= What to work on =
Your output should be the records below, word for word and picture-free.

= Exercise materials =

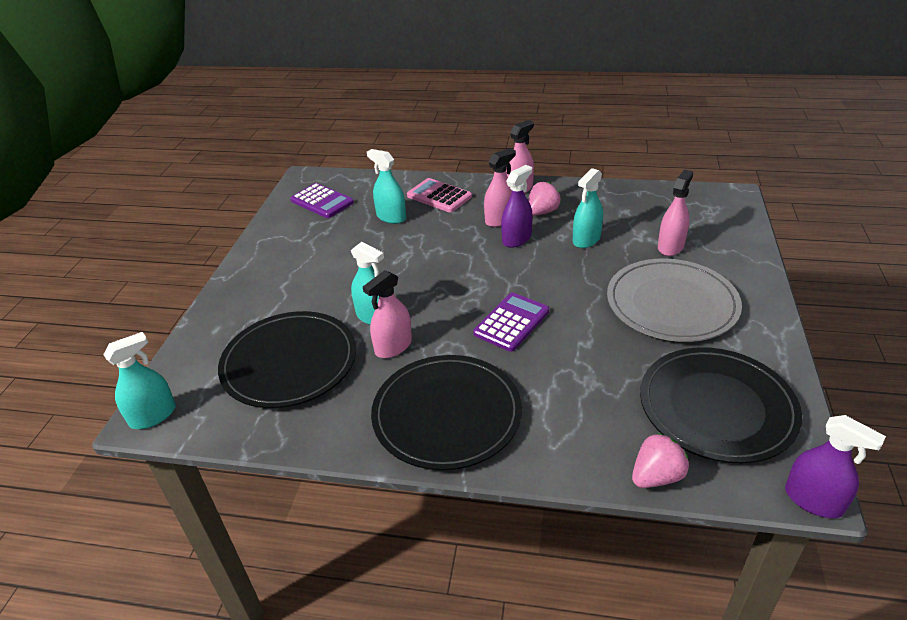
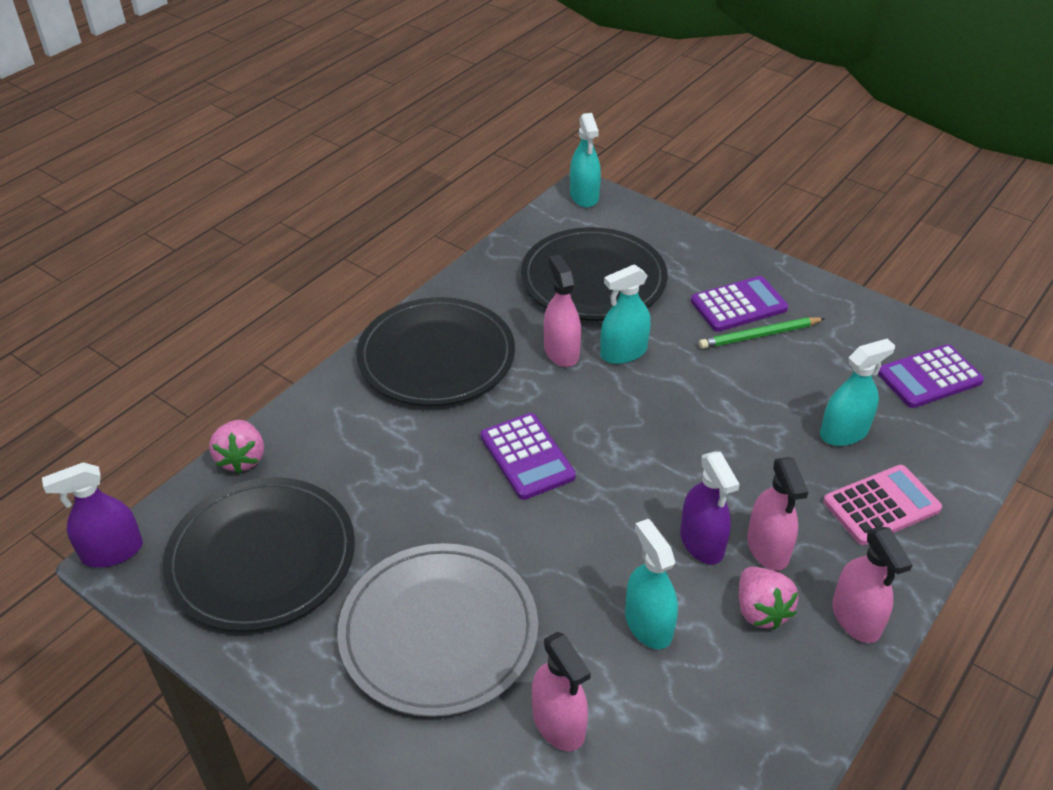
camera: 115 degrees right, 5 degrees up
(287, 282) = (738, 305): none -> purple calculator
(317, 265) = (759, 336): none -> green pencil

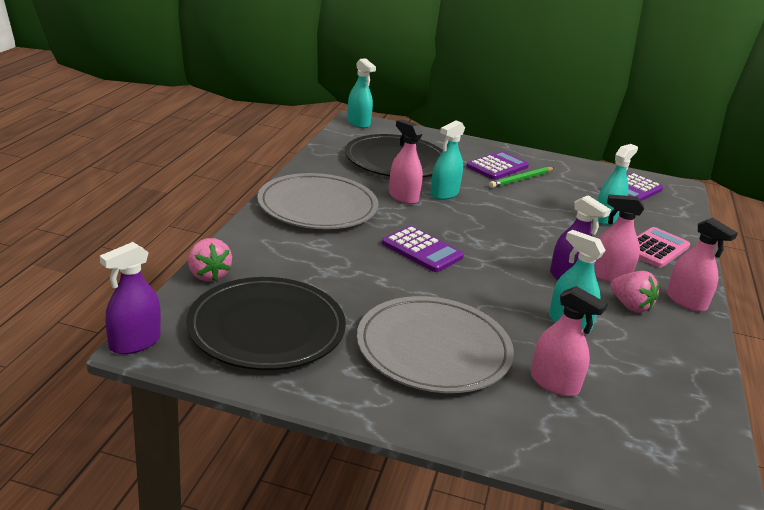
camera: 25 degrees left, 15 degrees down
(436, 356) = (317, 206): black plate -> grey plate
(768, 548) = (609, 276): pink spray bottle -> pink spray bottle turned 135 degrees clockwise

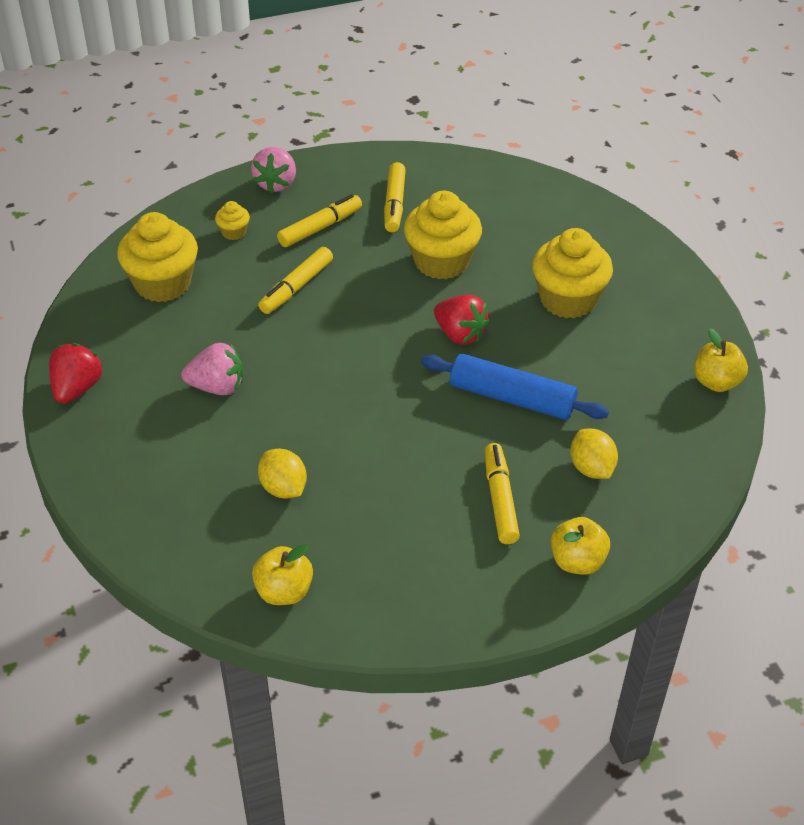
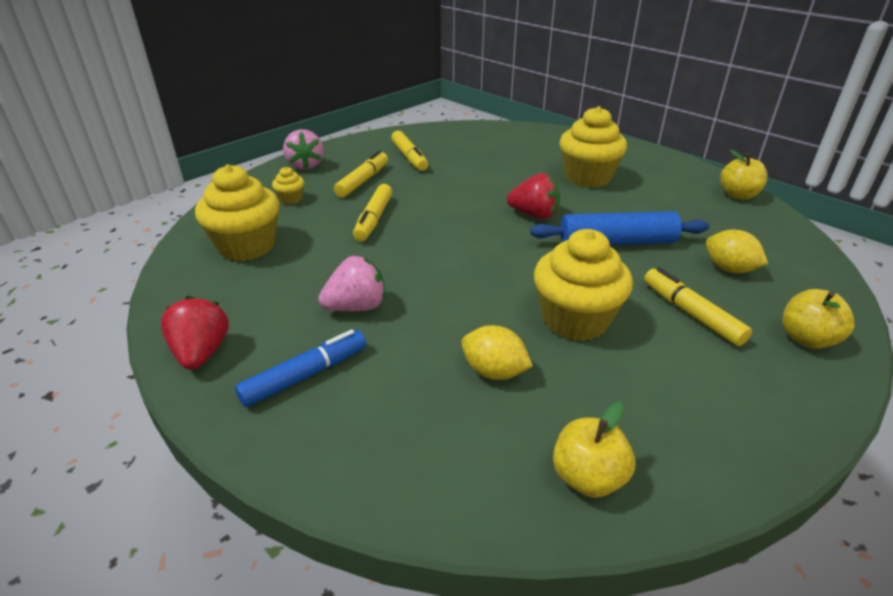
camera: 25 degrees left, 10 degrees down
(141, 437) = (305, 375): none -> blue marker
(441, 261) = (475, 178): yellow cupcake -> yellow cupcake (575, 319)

= Exercise answer =
camera: 115 degrees right, 5 degrees up
(287, 282) = (738, 305): none -> purple calculator
(317, 265) = (759, 336): none -> green pencil

camera: 25 degrees left, 15 degrees down
(436, 356) = (317, 206): black plate -> grey plate
(768, 548) = (609, 276): pink spray bottle -> pink spray bottle turned 135 degrees clockwise

camera: 25 degrees left, 10 degrees down
(141, 437) = (305, 375): none -> blue marker
(441, 261) = (475, 178): yellow cupcake -> yellow cupcake (575, 319)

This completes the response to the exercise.